PROVIDED DATA Start Marker

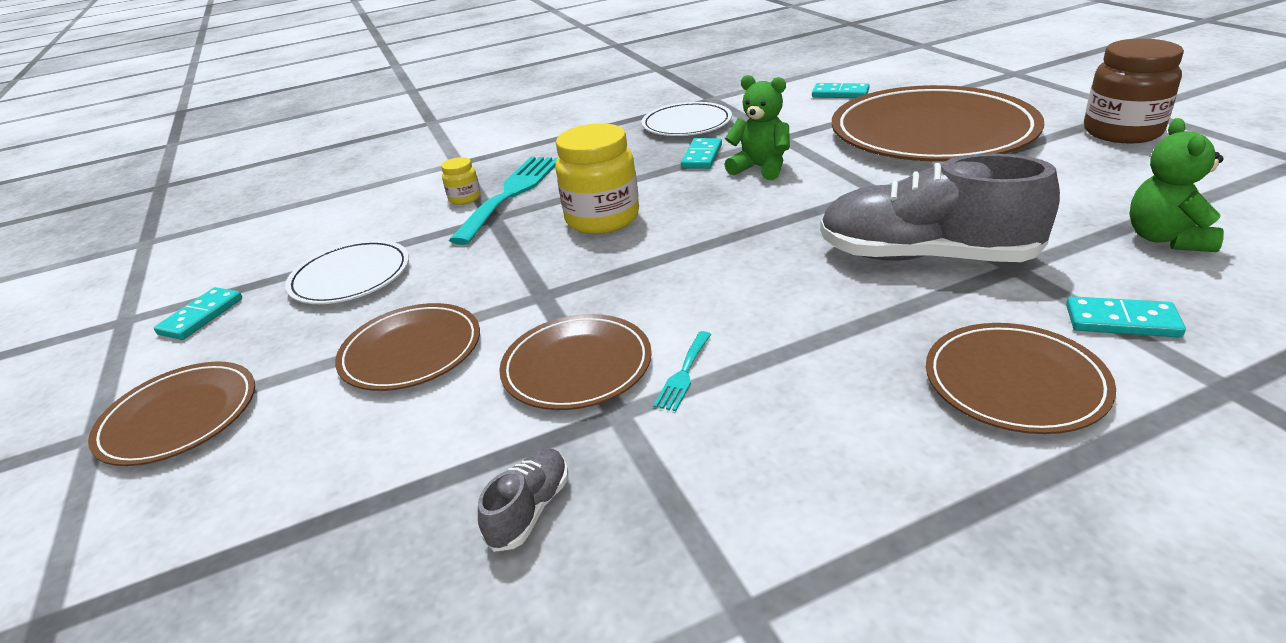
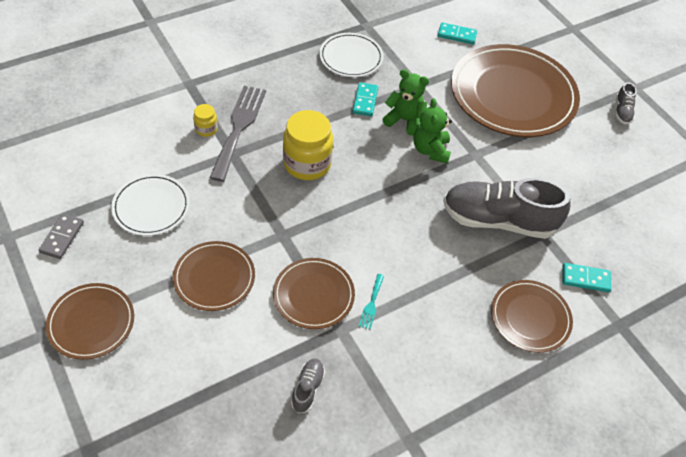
camera: 15 degrees left, 20 degrees up
(201, 316) = (62, 237): turquoise domino -> grey domino
(511, 194) = (239, 128): turquoise fork -> grey fork
(1122, 132) = (622, 111): brown jar -> grey shoe
(1166, 239) = (620, 217): green teddy bear -> green teddy bear (430, 150)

PROVIDED DATA End Marker

* [HOW TO COMPLETE THIS TASK] How many lines of the entries contain the string "grey"? Answer with a number and no other words.

* [SOLVED EXERCISE] 3